→ Exercise prompt:
Return the lines of the material below exactly, beginning with the line that has "none -> tan round brick F7 level 1" in it and finishing with the line that has "none -> tan brick I5:L5 level 1" in it. Leave all pictures aside.

→ Exercise inputs:
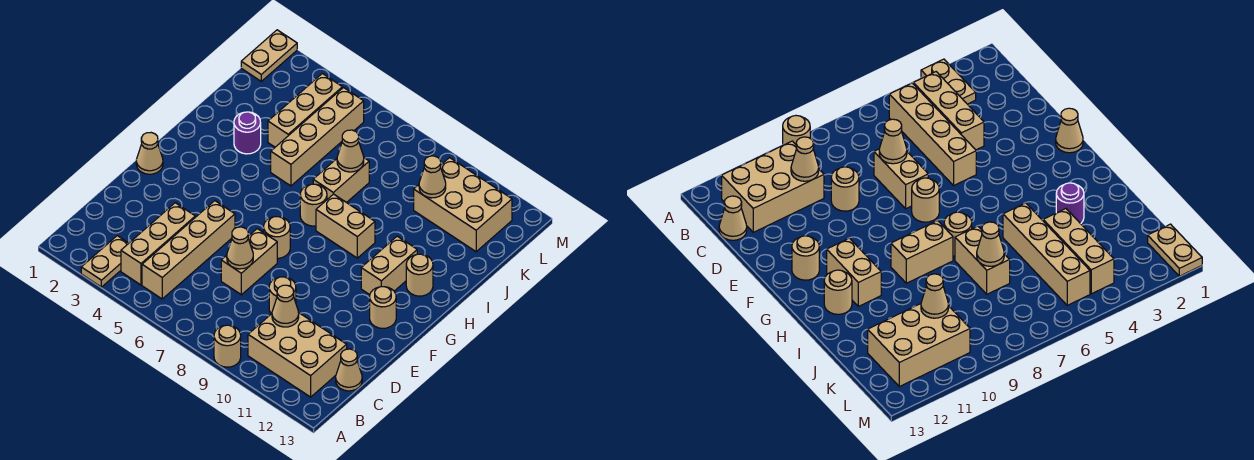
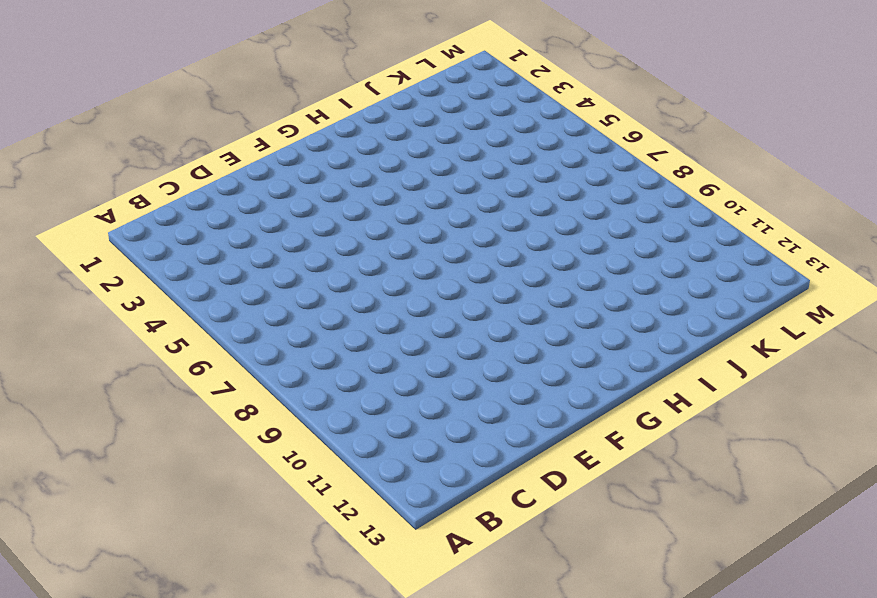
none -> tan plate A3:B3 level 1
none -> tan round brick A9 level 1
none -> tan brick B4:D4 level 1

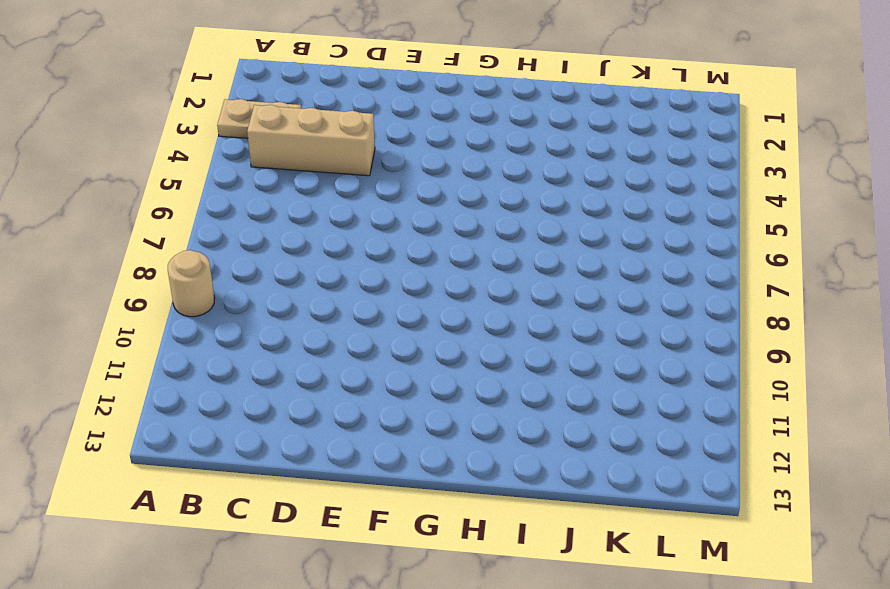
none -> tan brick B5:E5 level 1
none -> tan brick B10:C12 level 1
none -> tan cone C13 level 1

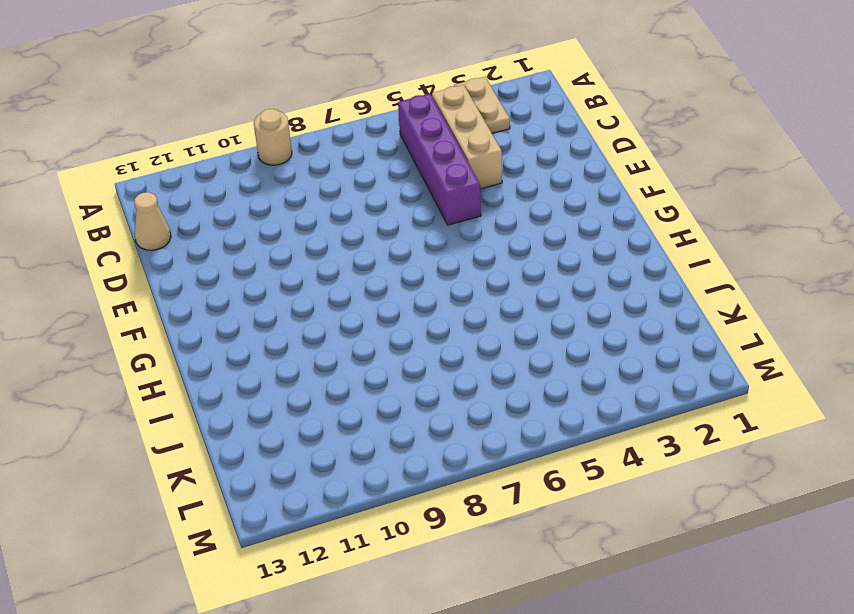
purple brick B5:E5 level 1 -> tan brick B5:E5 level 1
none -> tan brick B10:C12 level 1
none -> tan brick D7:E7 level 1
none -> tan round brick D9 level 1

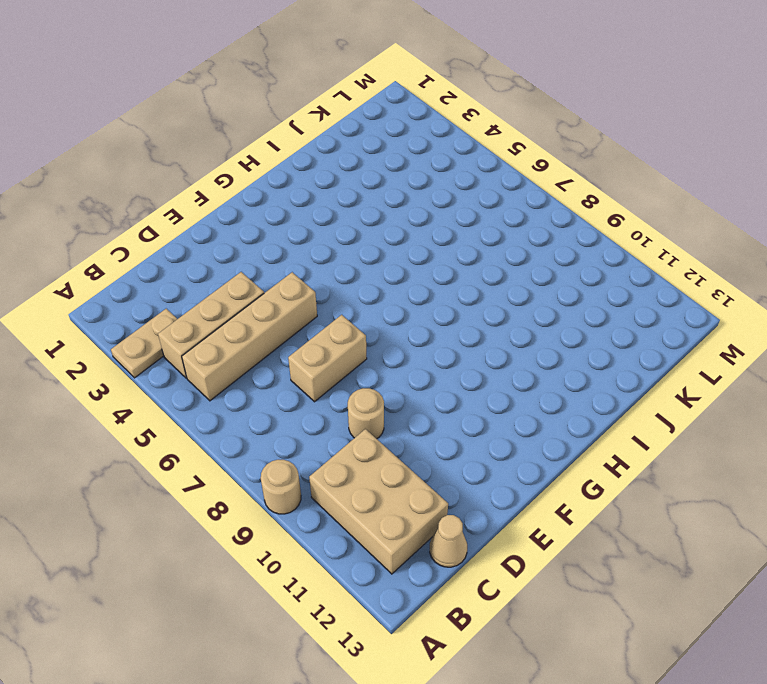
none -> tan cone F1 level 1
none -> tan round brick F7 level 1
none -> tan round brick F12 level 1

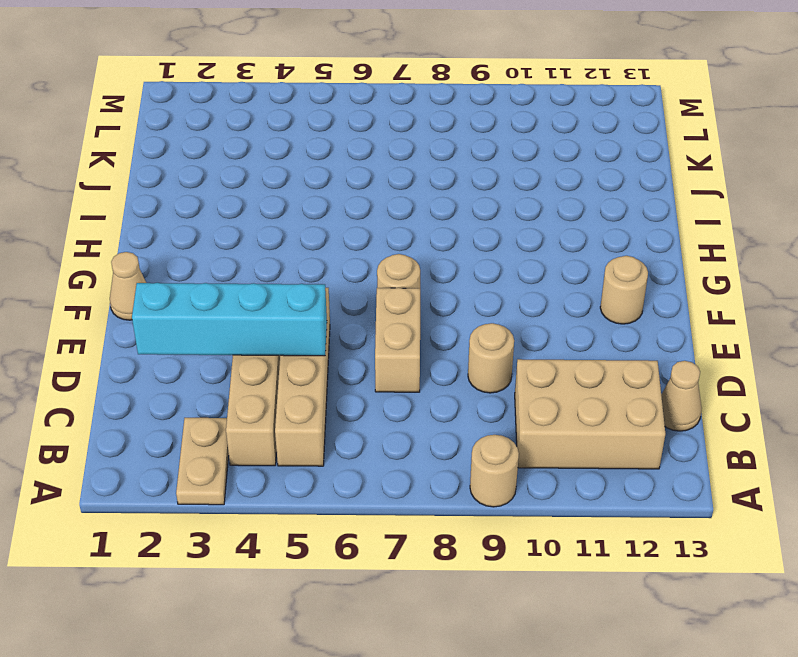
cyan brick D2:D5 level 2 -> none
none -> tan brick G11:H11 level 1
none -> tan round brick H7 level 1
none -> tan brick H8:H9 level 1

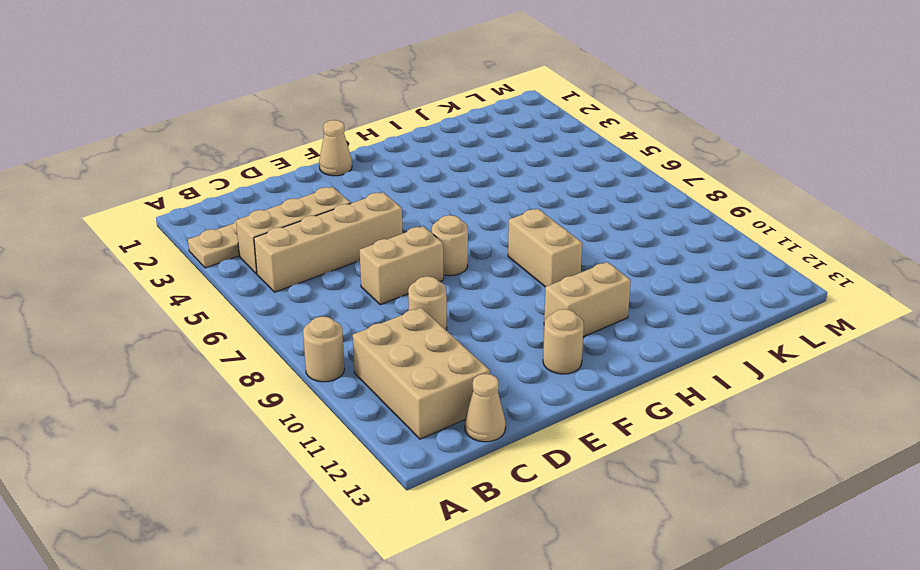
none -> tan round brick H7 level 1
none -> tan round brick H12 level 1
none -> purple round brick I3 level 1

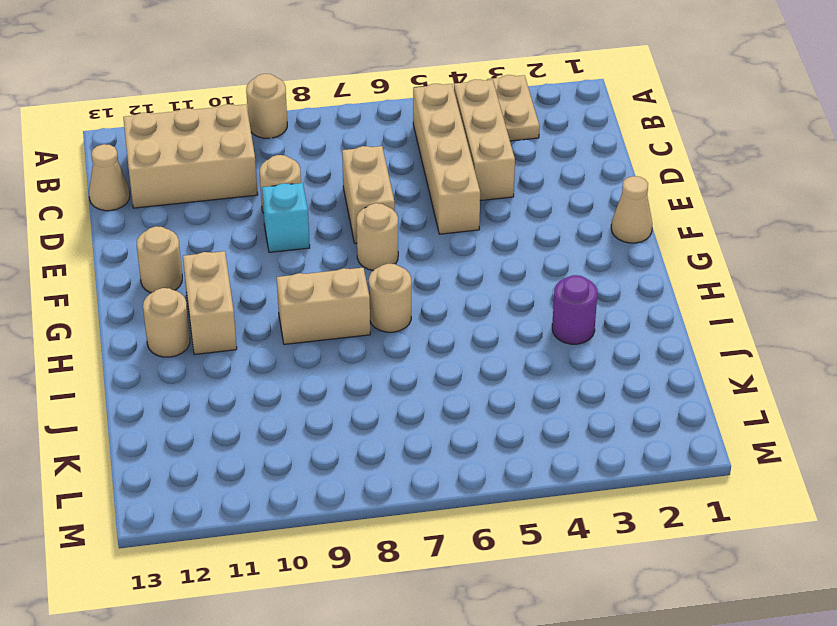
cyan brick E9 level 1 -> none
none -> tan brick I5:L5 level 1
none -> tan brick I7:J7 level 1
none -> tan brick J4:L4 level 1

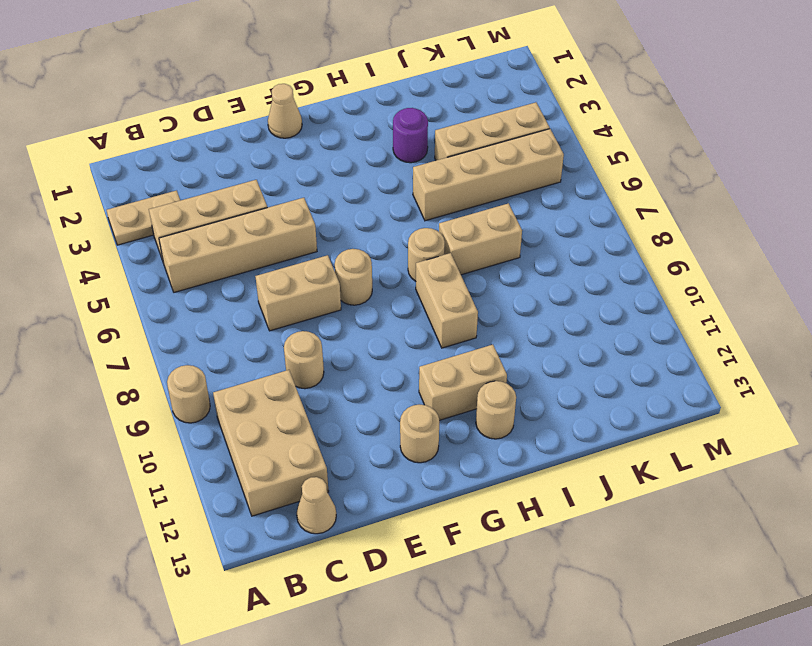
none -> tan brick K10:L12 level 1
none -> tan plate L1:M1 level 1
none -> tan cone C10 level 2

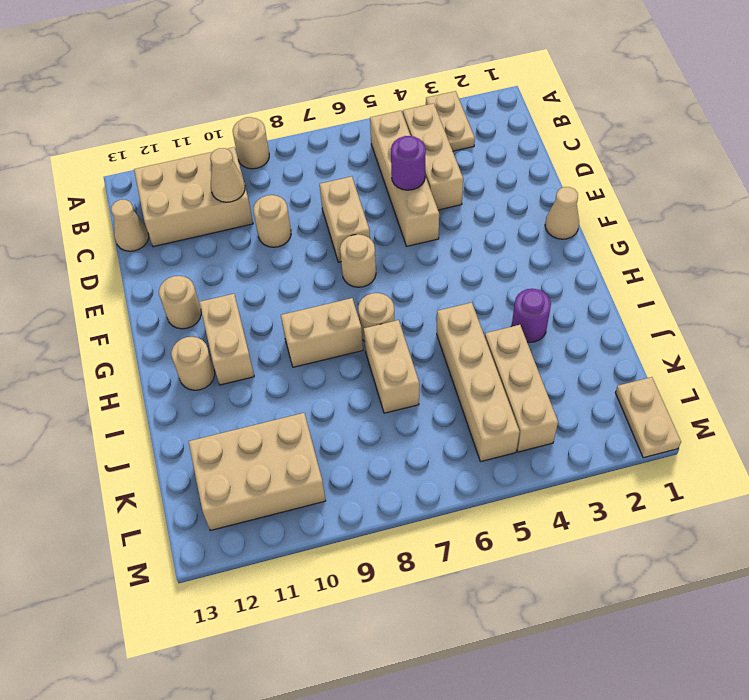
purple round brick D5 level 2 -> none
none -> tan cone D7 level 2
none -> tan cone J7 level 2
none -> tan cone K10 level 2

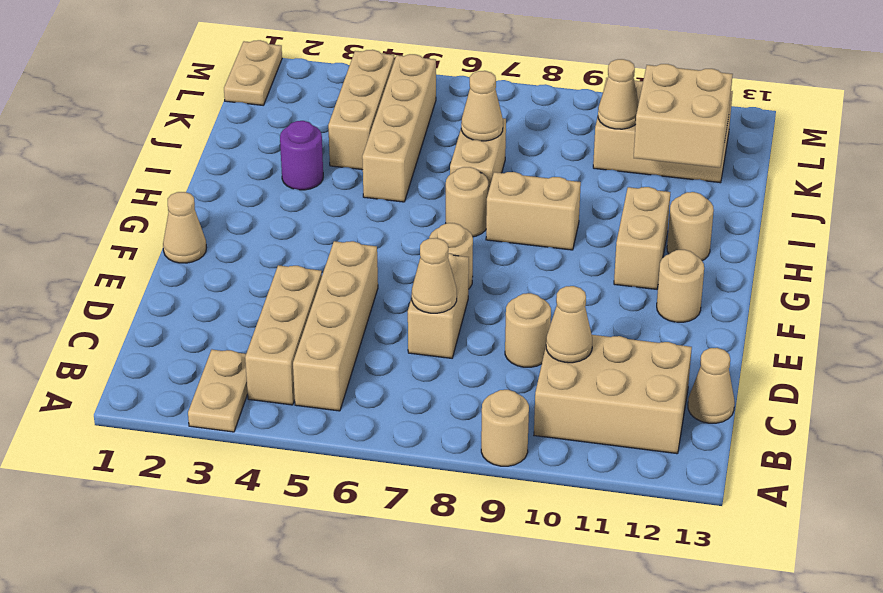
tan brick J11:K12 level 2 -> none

→ Solution to this problem:
none -> tan round brick F7 level 1
none -> tan round brick F12 level 1

cyan brick D2:D5 level 2 -> none
none -> tan brick G11:H11 level 1
none -> tan round brick H7 level 1
none -> tan brick H8:H9 level 1

none -> tan round brick H7 level 1
none -> tan round brick H12 level 1
none -> purple round brick I3 level 1

cyan brick E9 level 1 -> none
none -> tan brick I5:L5 level 1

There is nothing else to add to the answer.